--- EXERCISE INPUT Enclosed Below ---

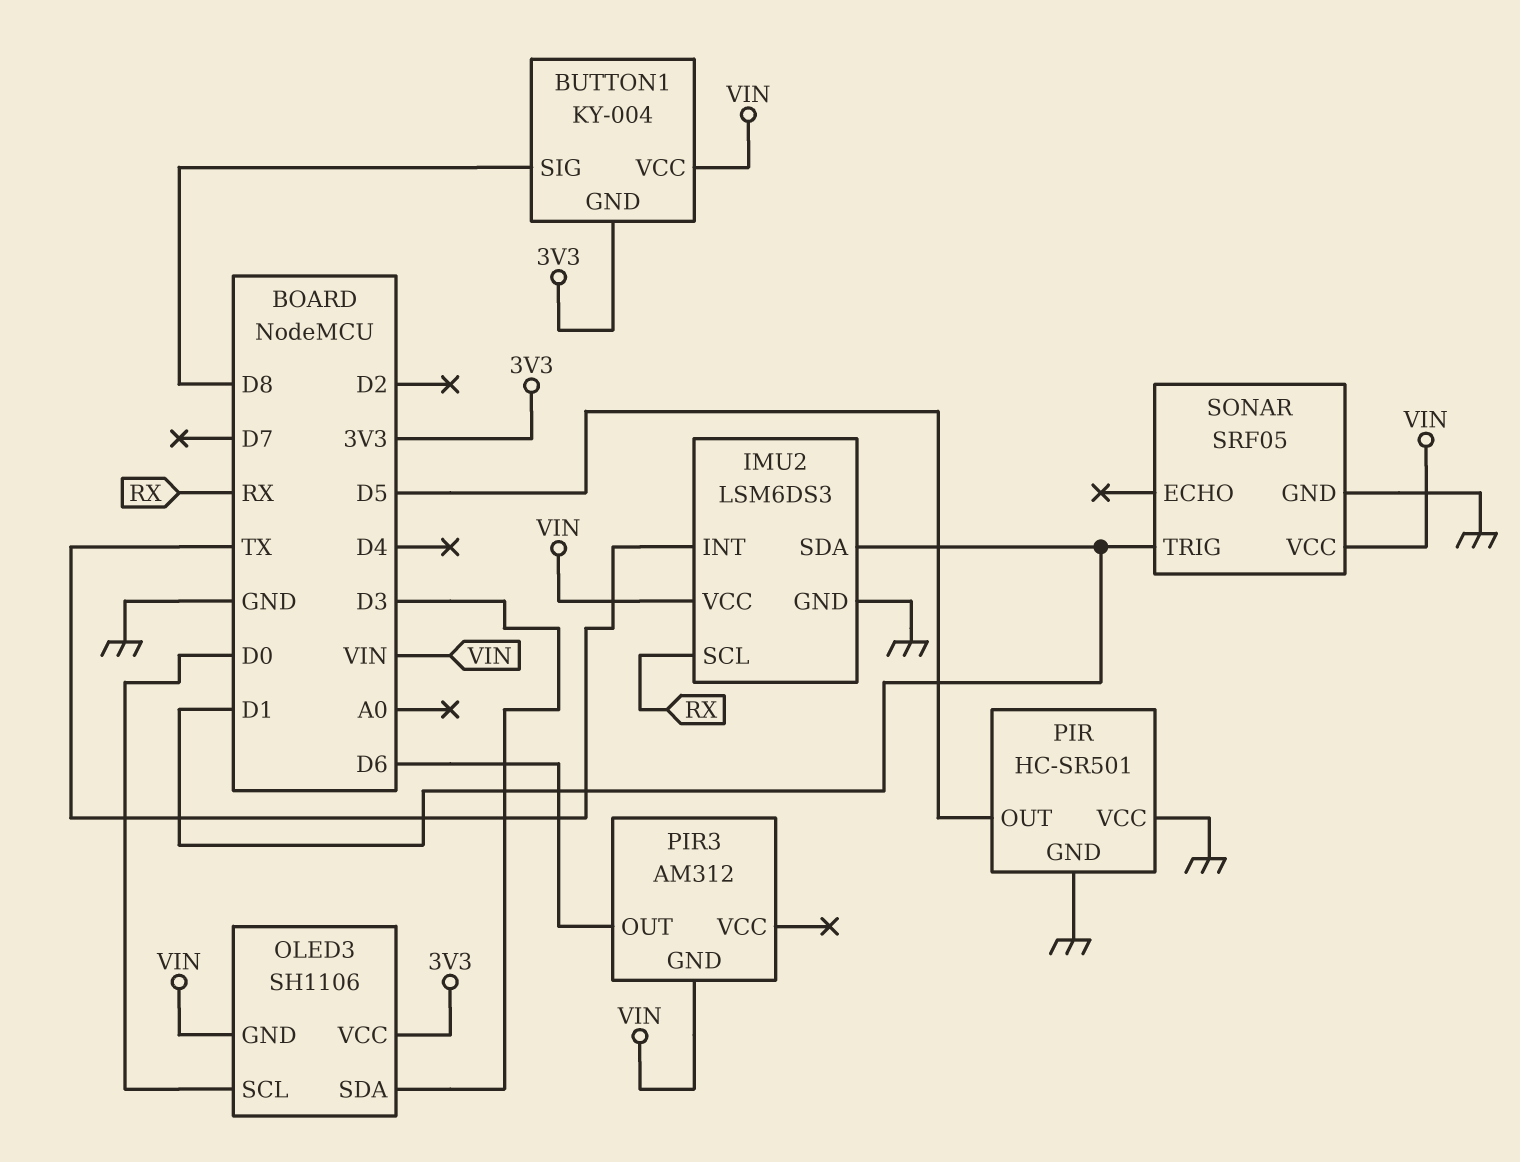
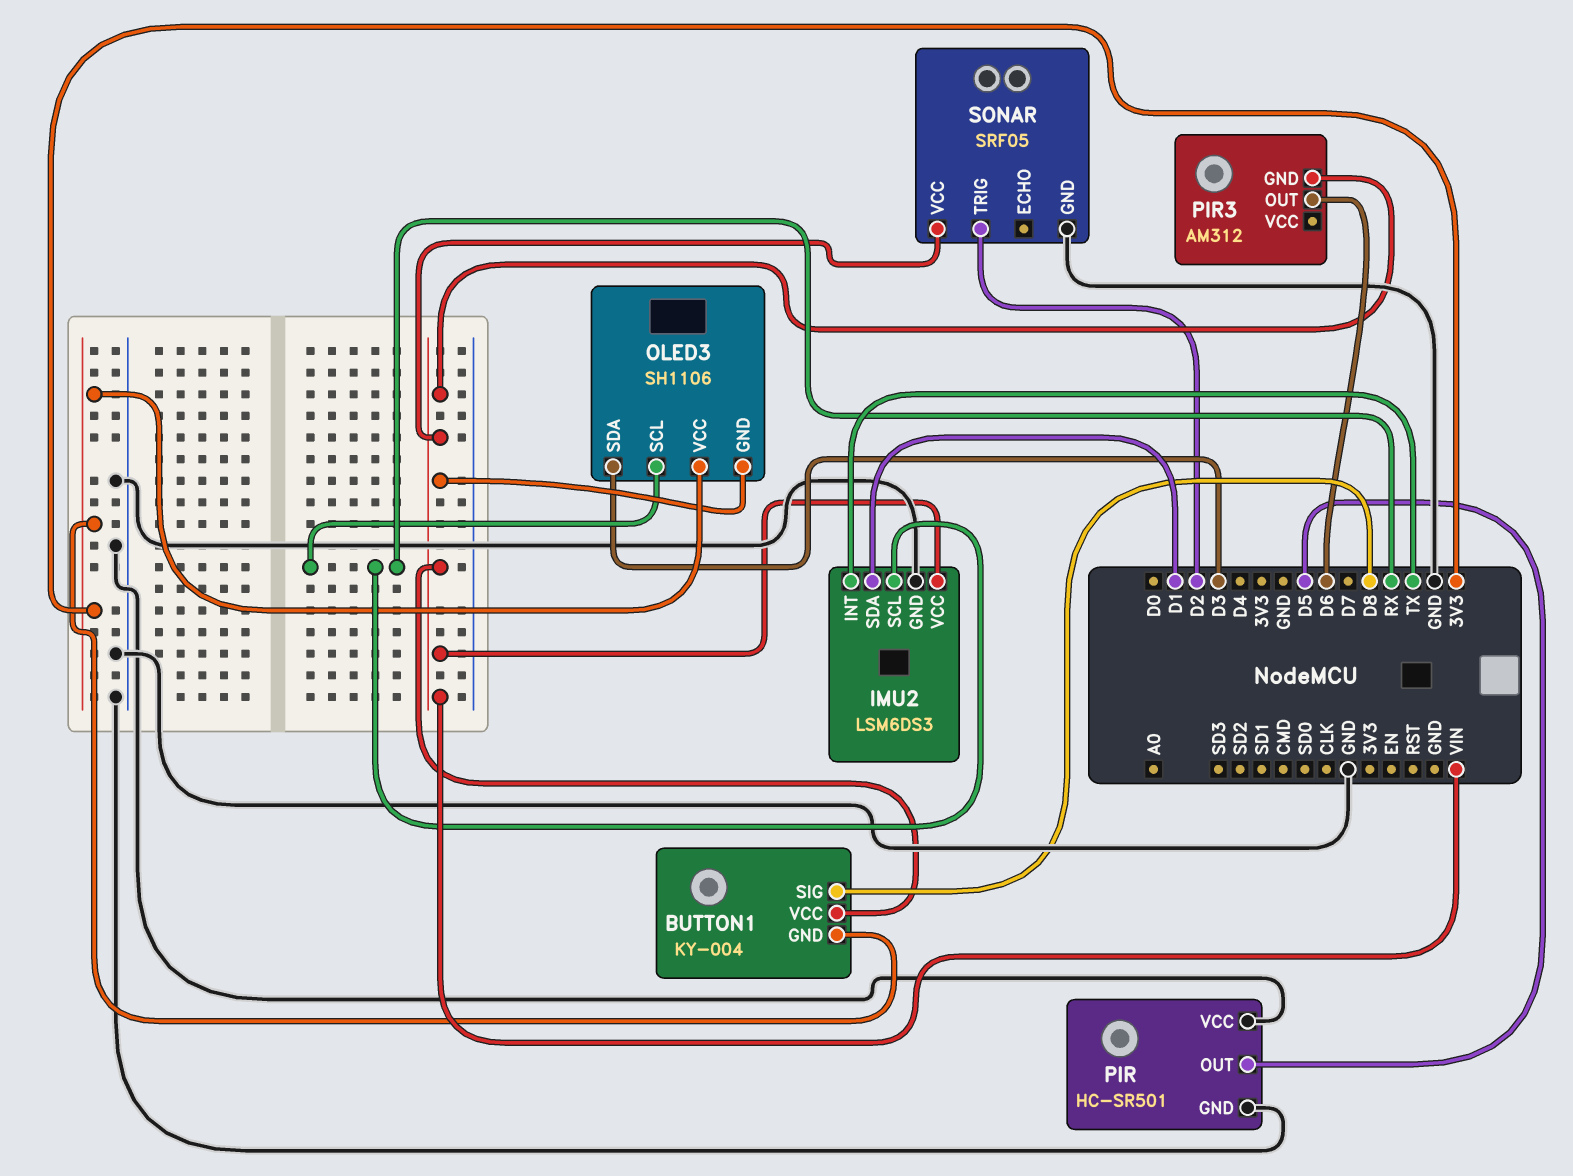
OLED3 pin SCL: D0 -> RX
SONAR pin TRIG: D1 -> D2

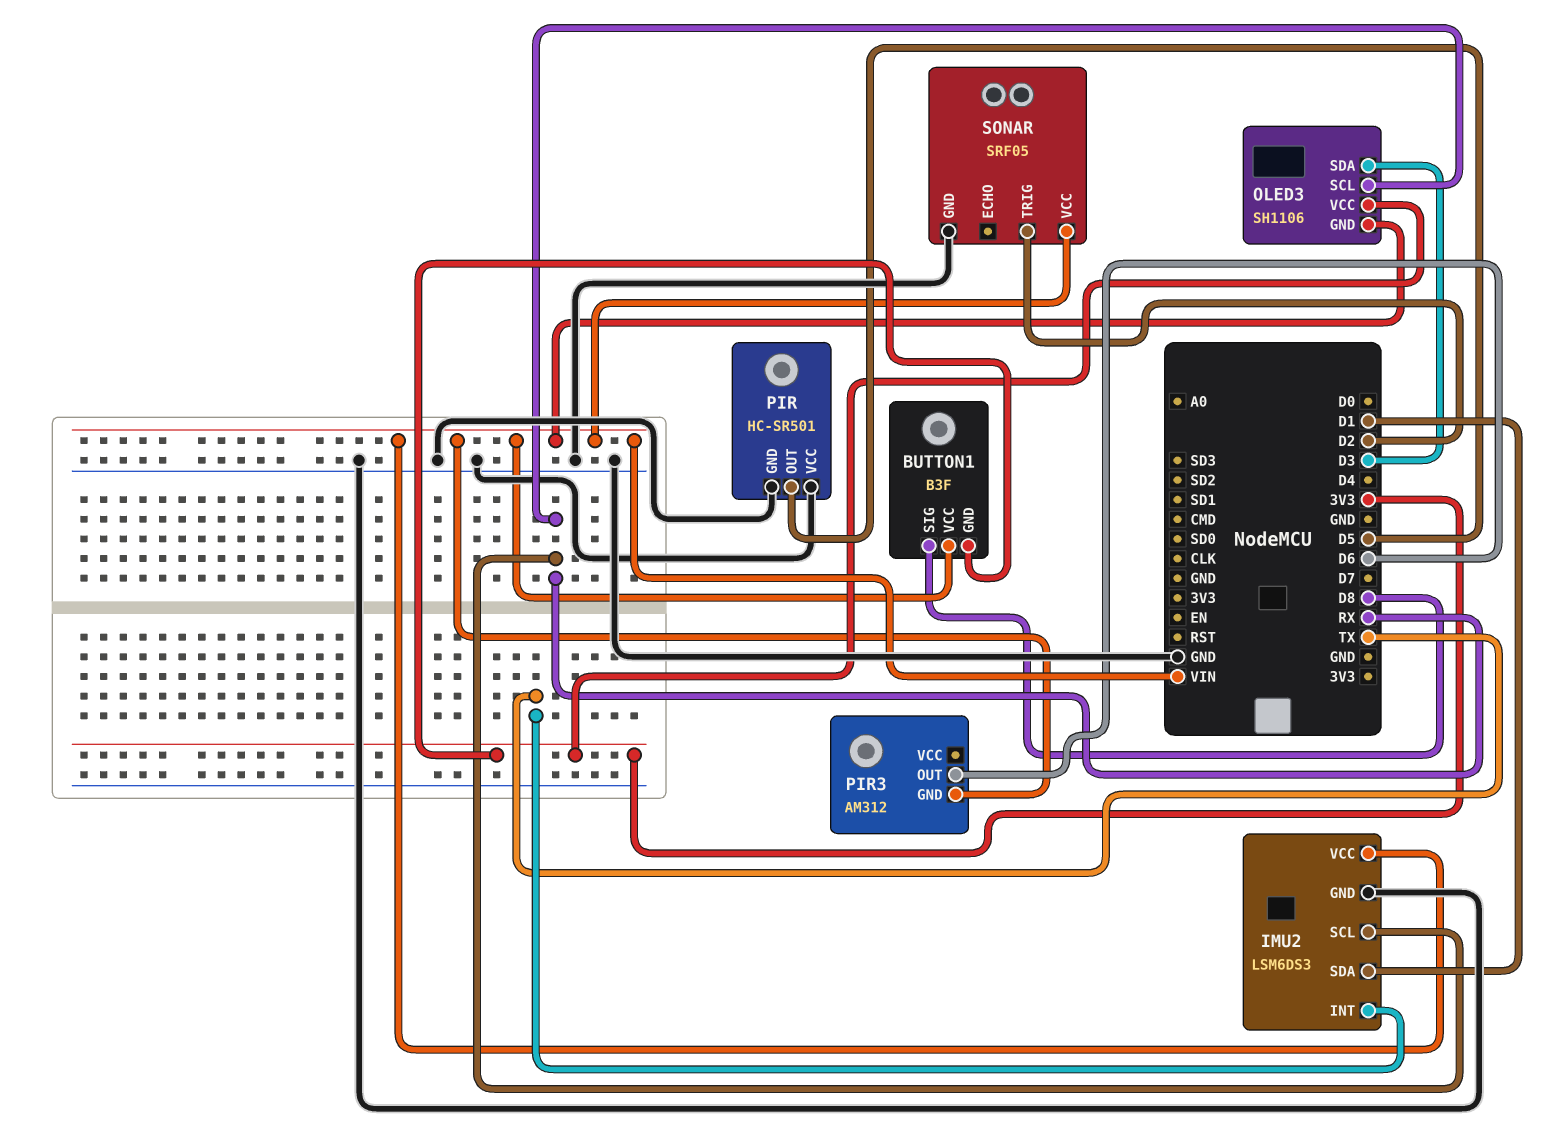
BUTTON1: KY-004 -> B3F

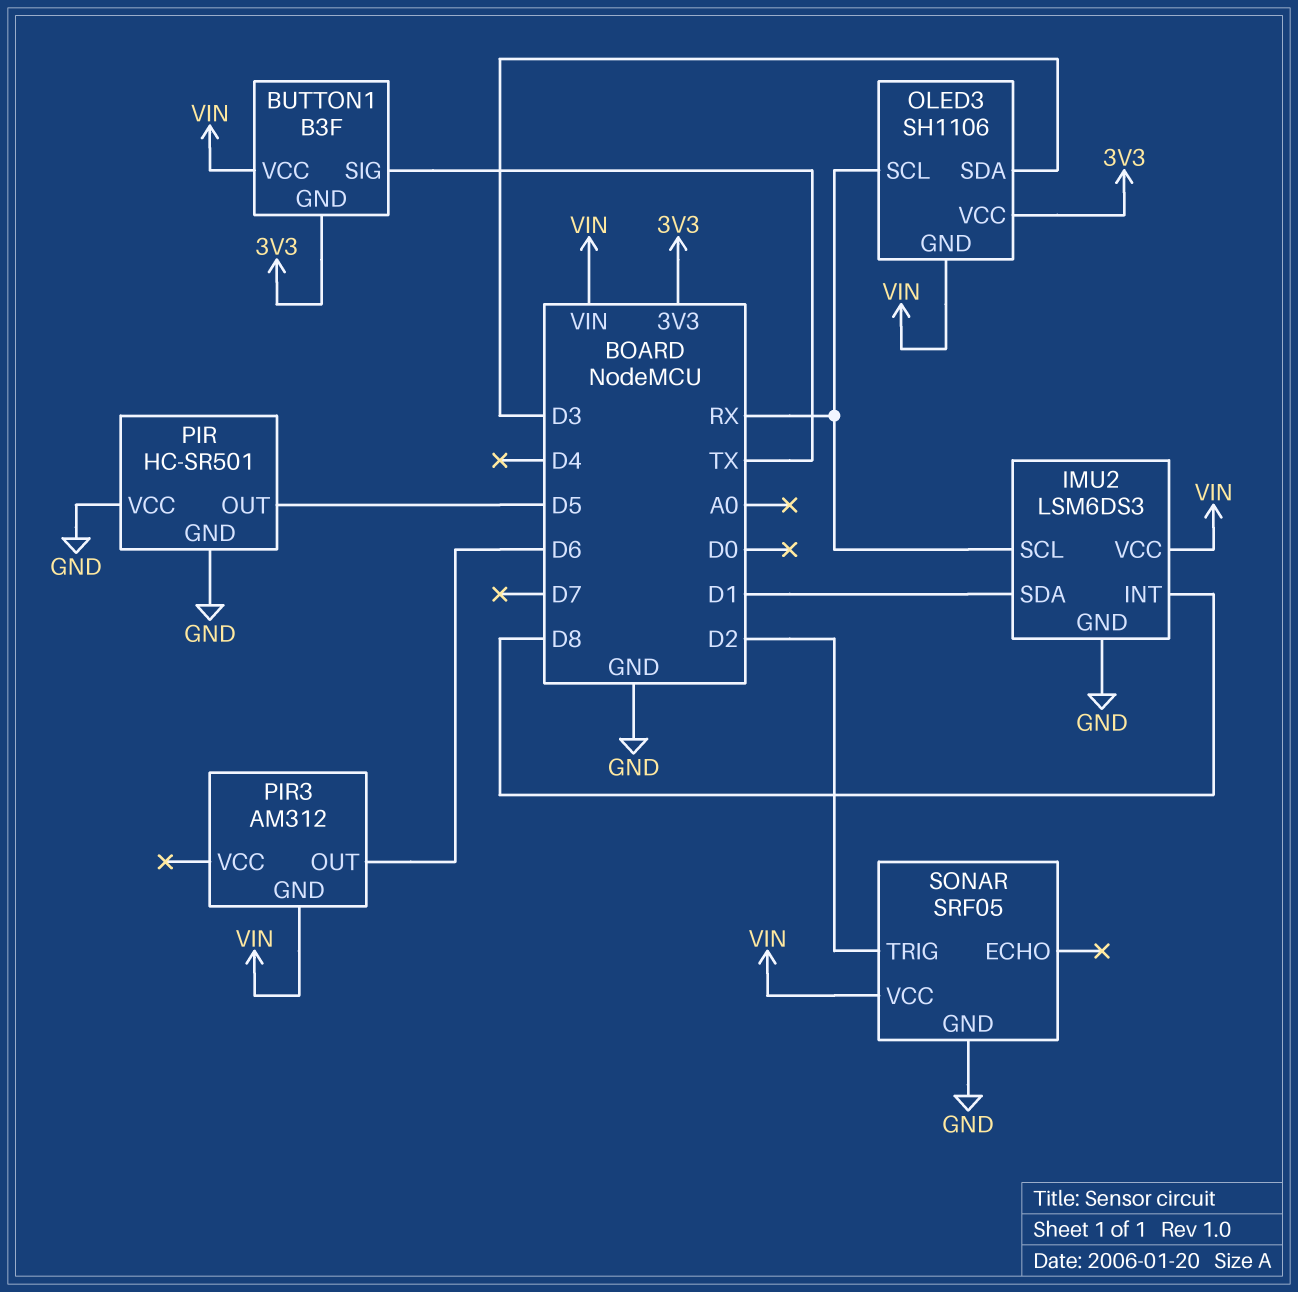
BUTTON1 pin SIG: D8 -> TX
IMU2 pin INT: TX -> D8

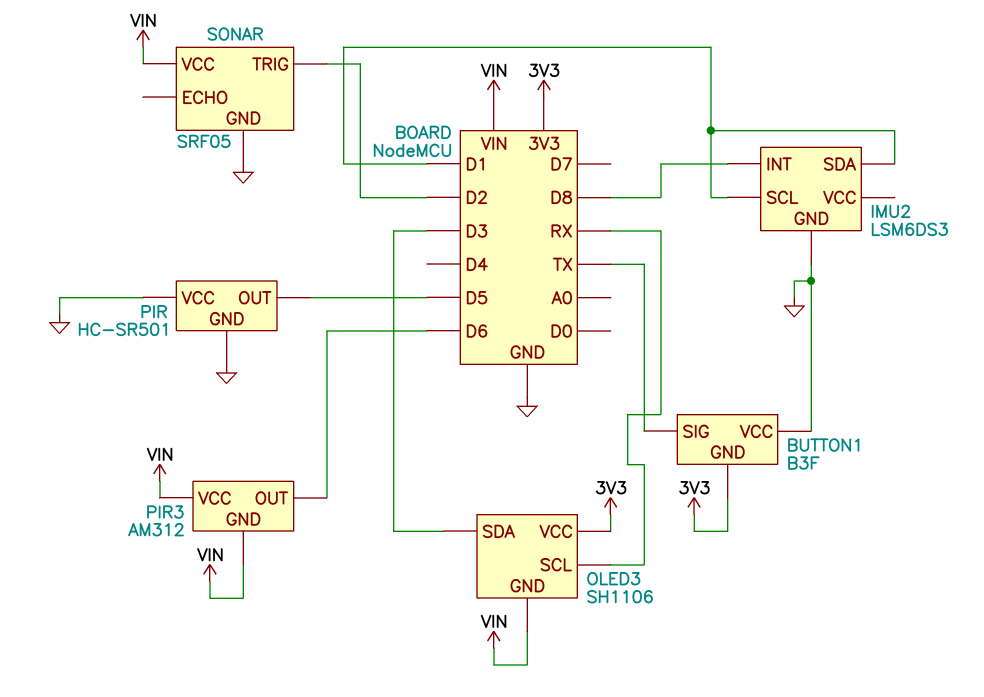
BUTTON1 pin VCC: VIN -> GND
IMU2 pin SCL: RX -> D1
IMU2 pin VCC: VIN -> none
PIR3 pin VCC: none -> VIN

--- End of Enclosed EXERCISE INPUT ---

THE PROBLEM
Print the whole listing exactly. No pictures belong in the copy.

SOLUTION TO THE PROBLEM
OLED3 pin SCL: D0 -> RX
SONAR pin TRIG: D1 -> D2

BUTTON1: KY-004 -> B3F

BUTTON1 pin SIG: D8 -> TX
IMU2 pin INT: TX -> D8

BUTTON1 pin VCC: VIN -> GND
IMU2 pin SCL: RX -> D1
IMU2 pin VCC: VIN -> none
PIR3 pin VCC: none -> VIN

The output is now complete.